SOURCE DATA:
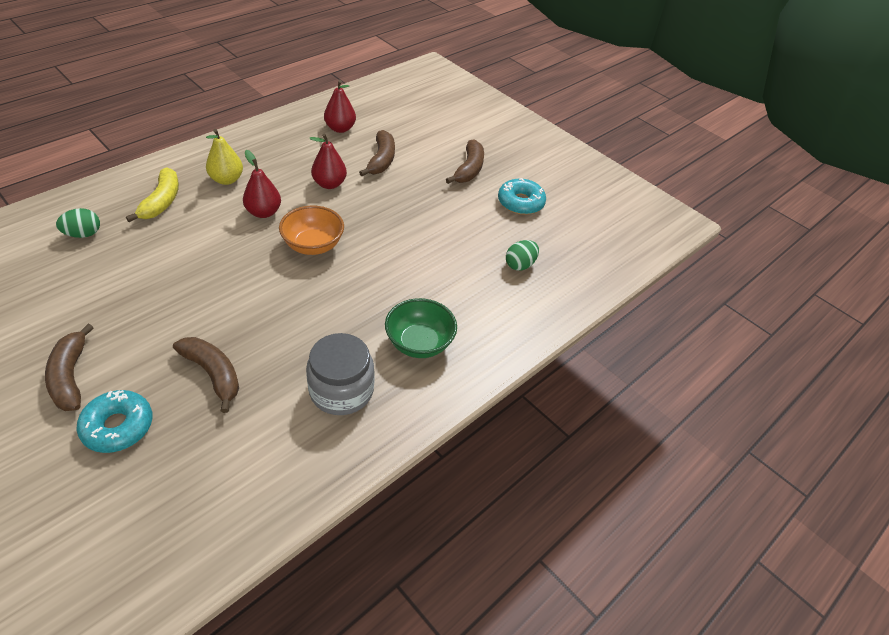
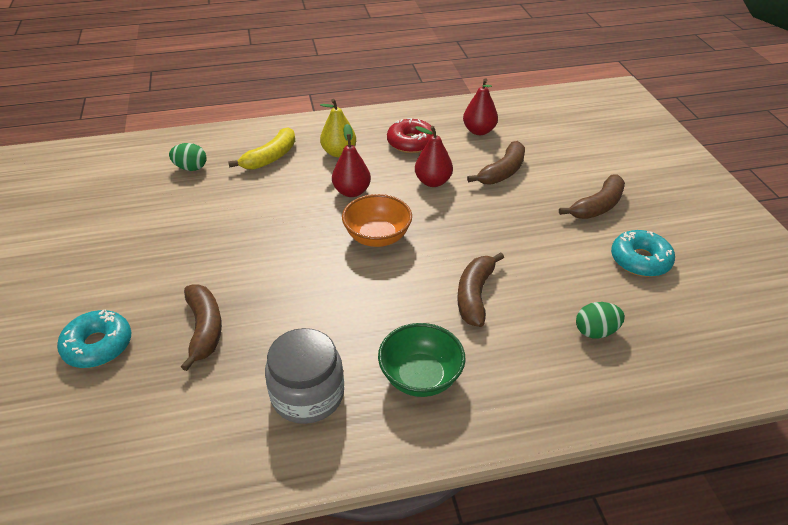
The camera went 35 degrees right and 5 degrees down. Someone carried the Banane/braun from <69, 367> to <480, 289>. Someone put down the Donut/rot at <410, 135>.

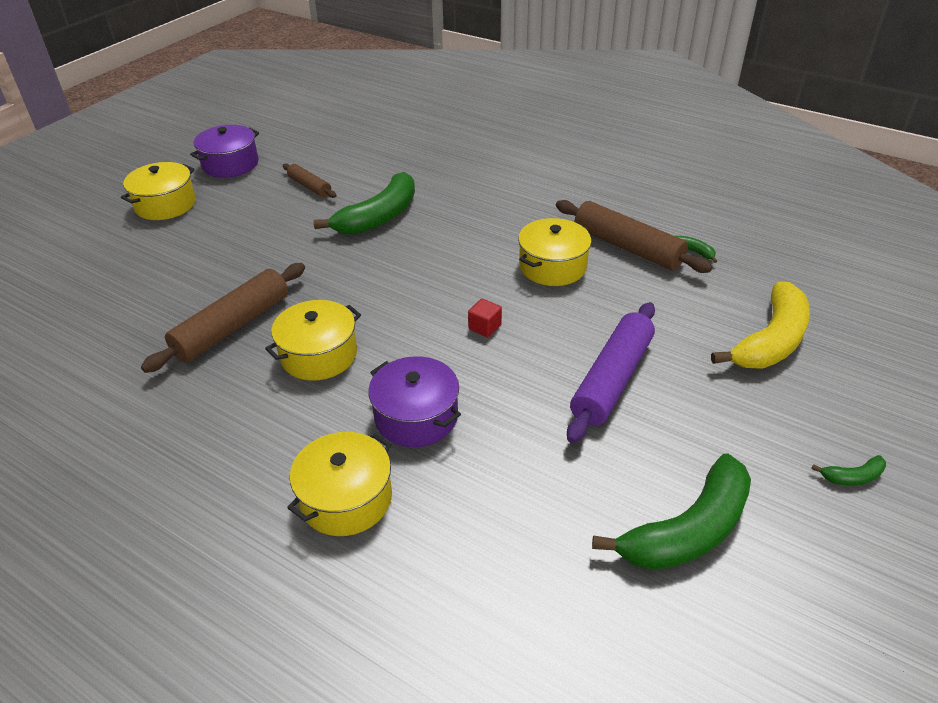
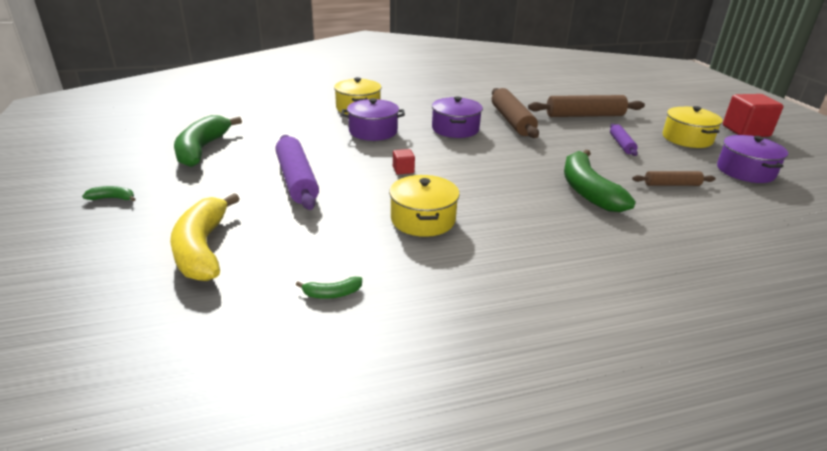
The camera went 130 degrees right and 10 degrees down. Someone carried the Nudelholz/braun from <634, 236> to <586, 106>. Someone repainted the Kochtopf/gelb at <313, 340>, which became the Kochtopf/lila at <457, 117>. Someone rotated the Banane/grün at <848, 470> by 60 degrees clockwise. Someone put down the Kubus/rot at <753, 115>. Someone put down the Nudelholz/lila at <624, 140>.

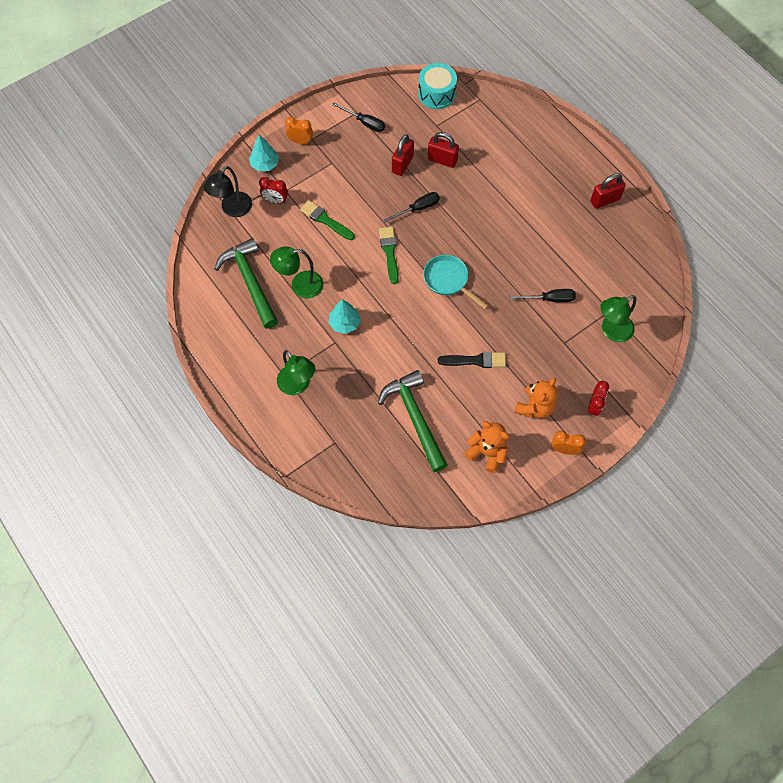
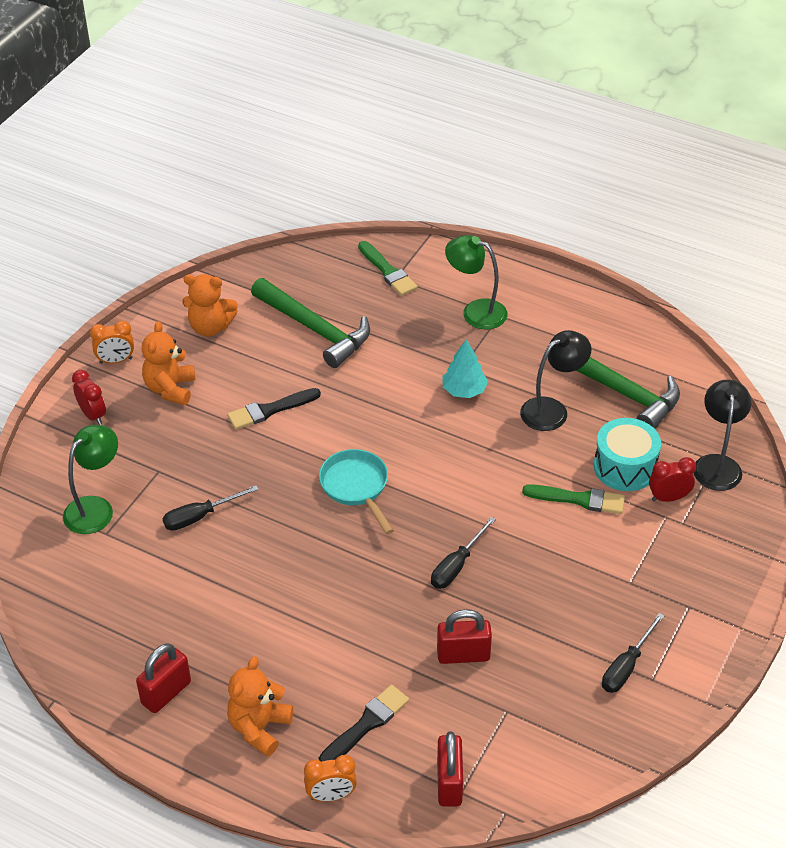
The camera went 155 degrees right and 20 degrees down. Someone carried the Trommel/türkis from <437, 86> to <627, 454>. Someone rotated the Schraubenzieher/schwarz at <358, 117> by 60 degrees counterclockwise. Someone carried the Wecker/orange from <299, 130> to <330, 778>. Someone carried the Vorhängeschloss/rot from <403, 155> to <450, 769>. Someone took away the Baum/türkis at <264, 153>. Someone carried the Pinsel/grün from <389, 255> to <388, 268>. Someone repainted the Lampe/grün at <296, 272>, which became the Lampe/schwarz at <555, 380>. Someone rotated the Pfanne/türkis at <456, 282> by 135 degrees counterclockwise. Someone rotated the Wecker/rot at <598, 399> by 150 degrees clockwise. Someone put down the Teddybär/orange at <260, 707>. Someone put down the Pinsel/schwarz at <364, 723>.

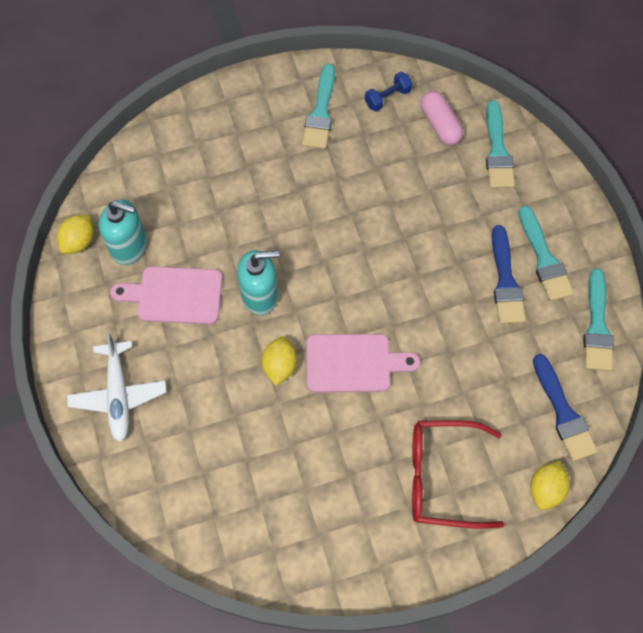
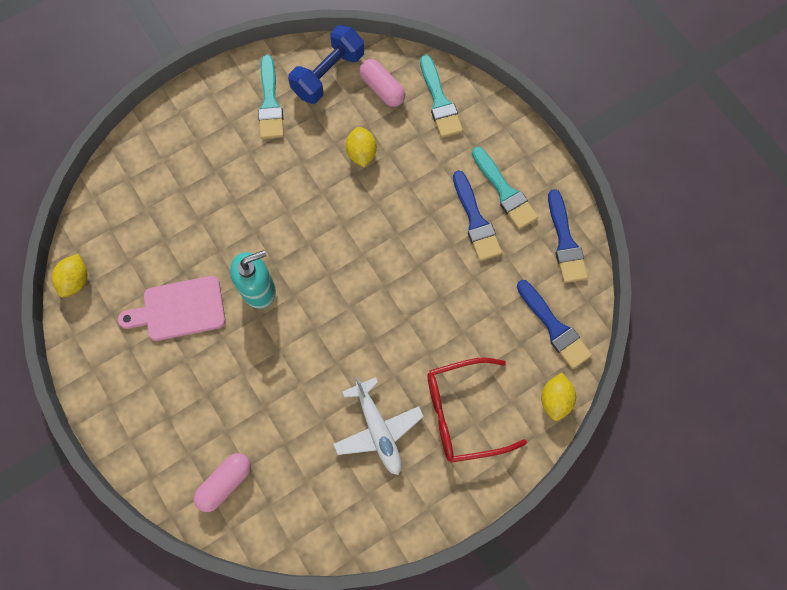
The camera went 15 degrees left and 5 degrees up. Someone scaled the Hantel/blau at <388, 92> by 1.82. Someone took away the Seifenspender/türkis at <123, 232>. Someone repainted the Pinsel/türkis at <599, 320>, which became the Pinsel/blau at <568, 236>. Someone carried the Flugzeug/weiß from <117, 387> to <378, 426>. Someone took away the Schneidebrett/rosa at <363, 363>. Someone carried the Zitrone/gelb from <279, 361> to <361, 147>. Someone put down the Kapsel/rosa at <222, 482>.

REQUIRED WORK:
Which lines in the data hold the string "gelb"? Copy each of them.

TASK ANSWER:
The camera went 130 degrees right and 10 degrees down. Someone carried the Nudelholz/braun from <634, 236> to <586, 106>. Someone repainted the Kochtopf/gelb at <313, 340>, which became the Kochtopf/lila at <457, 117>. Someone rotated the Banane/grün at <848, 470> by 60 degrees clockwise. Someone put down the Kubus/rot at <753, 115>. Someone put down the Nudelholz/lila at <624, 140>.
The camera went 15 degrees left and 5 degrees up. Someone scaled the Hantel/blau at <388, 92> by 1.82. Someone took away the Seifenspender/türkis at <123, 232>. Someone repainted the Pinsel/türkis at <599, 320>, which became the Pinsel/blau at <568, 236>. Someone carried the Flugzeug/weiß from <117, 387> to <378, 426>. Someone took away the Schneidebrett/rosa at <363, 363>. Someone carried the Zitrone/gelb from <279, 361> to <361, 147>. Someone put down the Kapsel/rosa at <222, 482>.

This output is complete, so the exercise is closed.